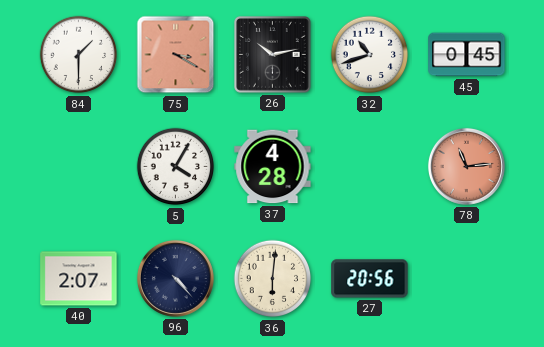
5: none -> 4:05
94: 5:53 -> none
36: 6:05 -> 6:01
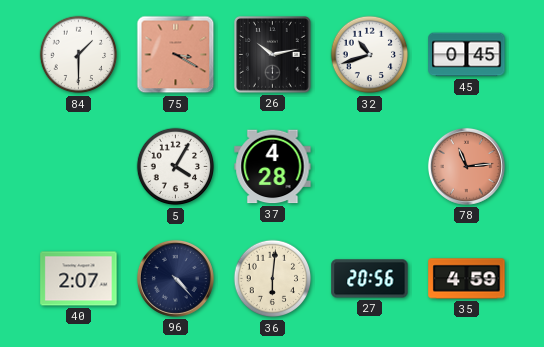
35: none -> 4:59
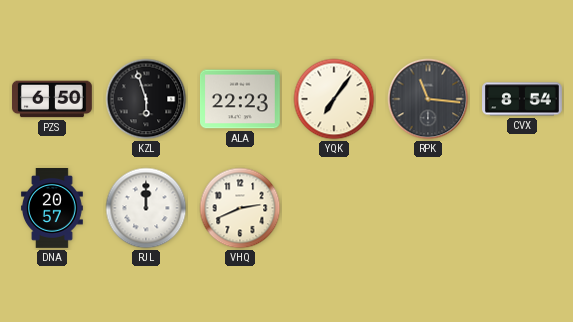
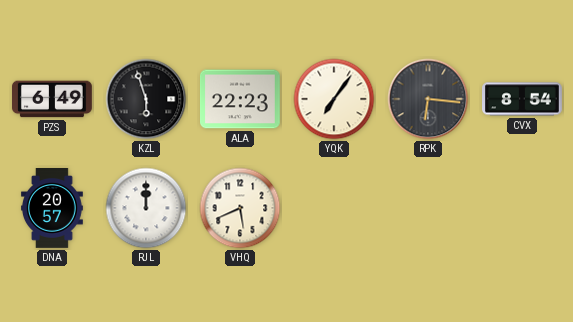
PZS: 6:50 -> 6:49
RPK: 11:16 -> 6:16
VHQ: 2:41 -> 5:41
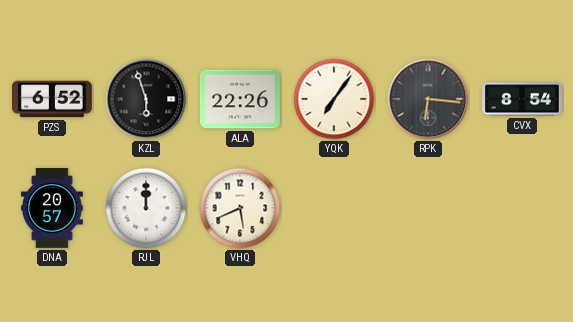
PZS: 6:49 -> 6:52
ALA: 22:23 -> 22:26
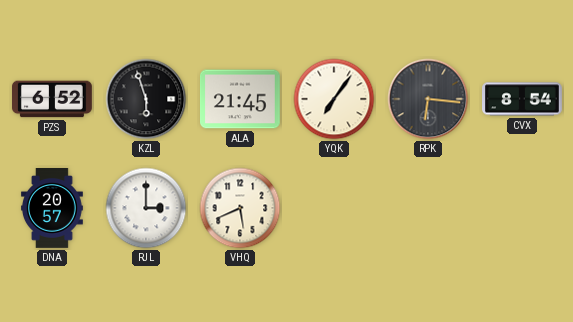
ALA: 22:26 -> 21:45
RJL: 12:00 -> 3:00
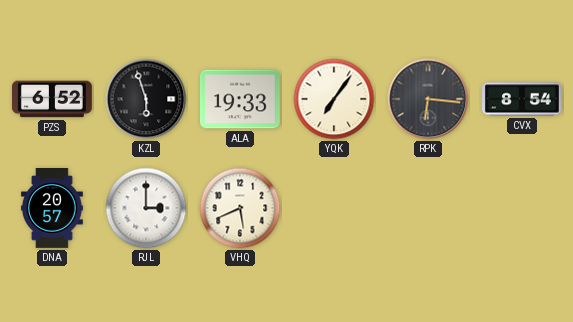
ALA: 21:45 -> 19:33
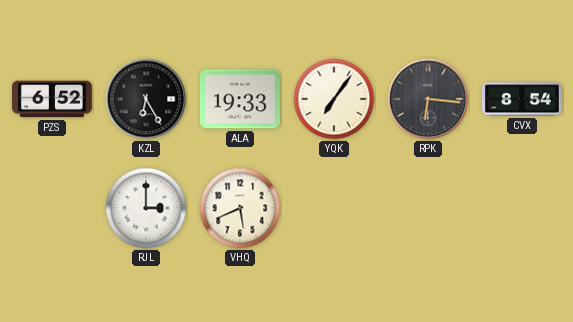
KZL: 5:57 -> 6:25
DNA: 20:57 -> none
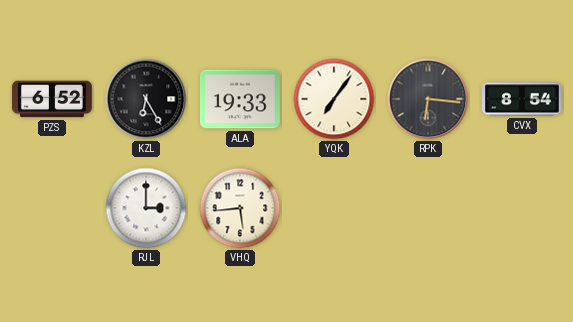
VHQ: 5:41 -> 5:44
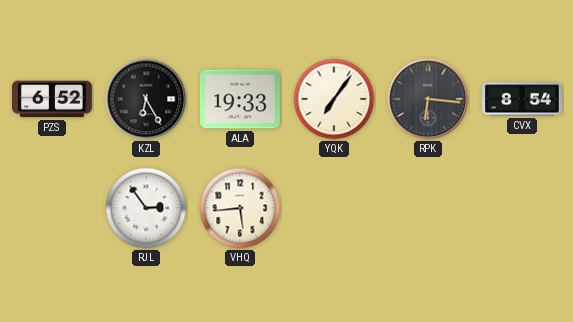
RJL: 3:00 -> 2:54
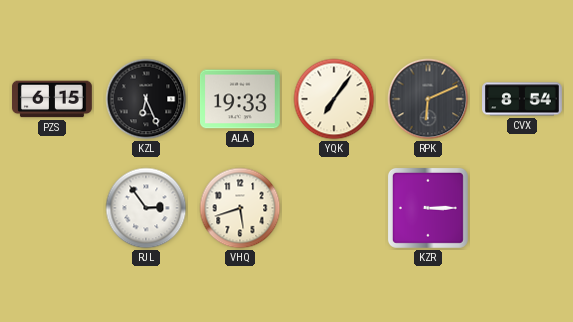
PZS: 6:52 -> 6:15
KZL: 6:25 -> 6:26
RPK: 6:16 -> 6:11
VHQ: 5:44 -> 5:42
KZR: none -> 3:15
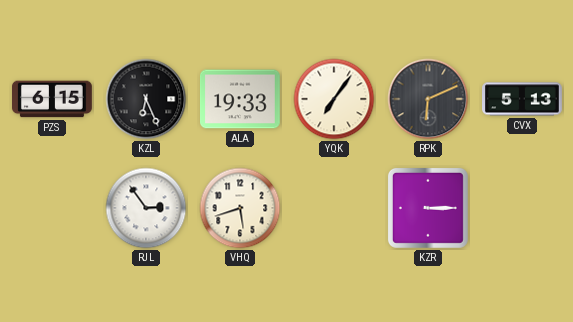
CVX: 8:54 -> 5:13
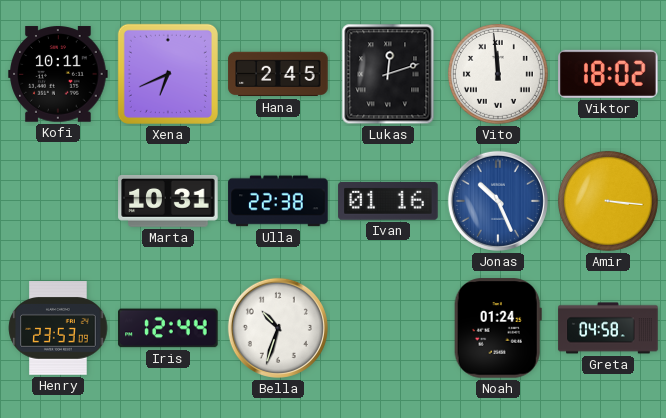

__________________________________________________

Objective =
Give the lines from the one with "PZS: 6:52 -> 6:15" up to and including the last line of the records as a Markdown table with the columns Row and Line. Leave out the pictures and any blank lines.

Output =
| Row | Line |
|---|---|
| 1 | PZS: 6:52 -> 6:15 |
| 2 | KZL: 6:25 -> 6:26 |
| 3 | RPK: 6:16 -> 6:11 |
| 4 | VHQ: 5:44 -> 5:42 |
| 5 | KZR: none -> 3:15 |
| 6 | CVX: 8:54 -> 5:13 |